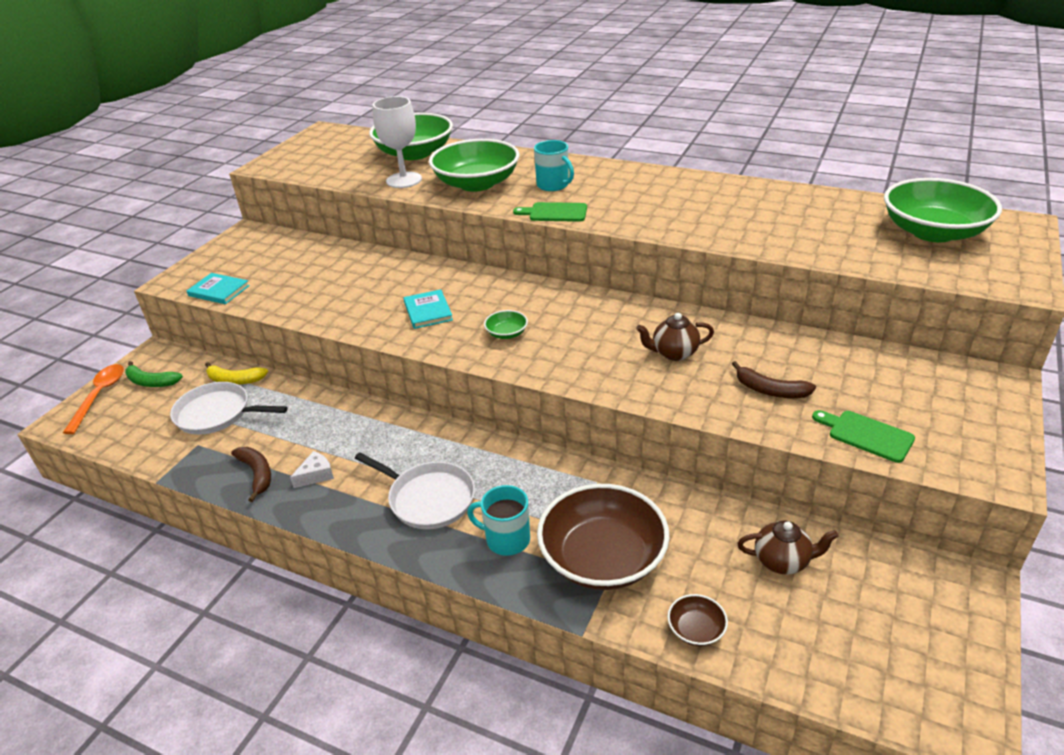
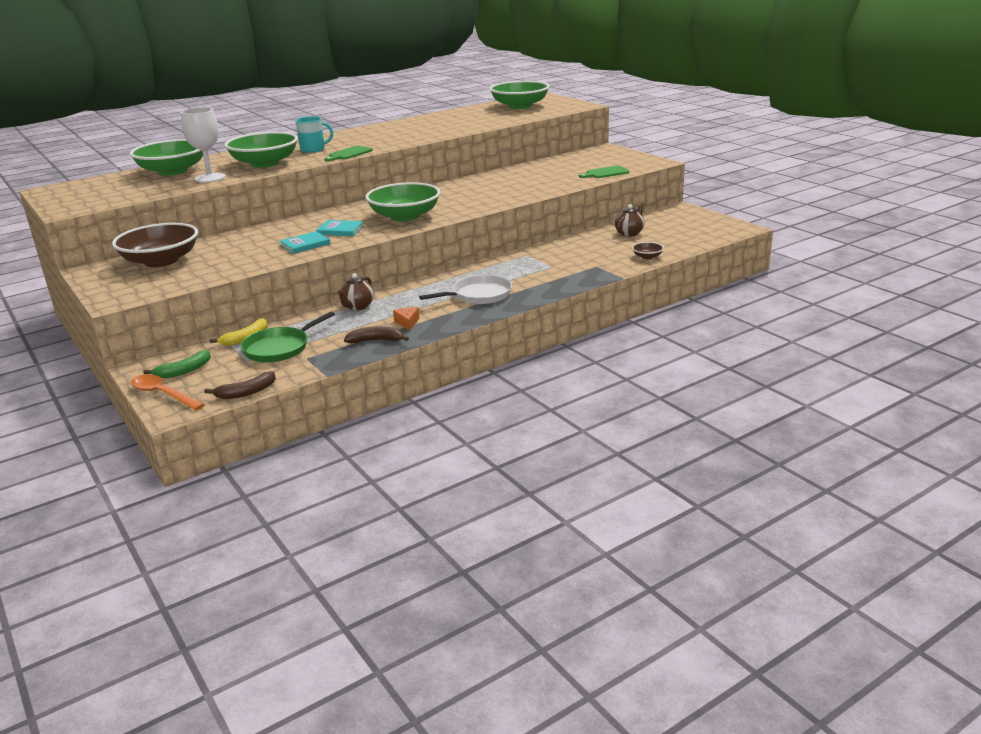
camera: 60 degrees left, 10 degrees down
(217, 414) = (279, 348): white pan -> green pan
(219, 291) = (170, 286): turquoise book -> turquoise book (305, 244)
(316, 475) = (407, 322): white cheese -> orange cheese
(506, 333) = (405, 216): green bowl -> green bowl, size x2.39
(506, 539) = (539, 282): turquoise mug -> none
(602, 558) = (581, 264): brown bowl -> brown bowl (161, 261)
(674, 353) = (491, 188): brown teapot -> brown teapot (357, 306)
(770, 390) = (550, 179): brown banana -> brown banana (246, 392)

######

WORK TO BE COMPLETED |
Reproduce the entire listing exactly, but omit any pictures.

SOLUTION TO THIS EXERCISE |
camera: 60 degrees left, 10 degrees down
(217, 414) = (279, 348): white pan -> green pan
(219, 291) = (170, 286): turquoise book -> turquoise book (305, 244)
(316, 475) = (407, 322): white cheese -> orange cheese
(506, 333) = (405, 216): green bowl -> green bowl, size x2.39
(506, 539) = (539, 282): turquoise mug -> none
(602, 558) = (581, 264): brown bowl -> brown bowl (161, 261)
(674, 353) = (491, 188): brown teapot -> brown teapot (357, 306)
(770, 390) = (550, 179): brown banana -> brown banana (246, 392)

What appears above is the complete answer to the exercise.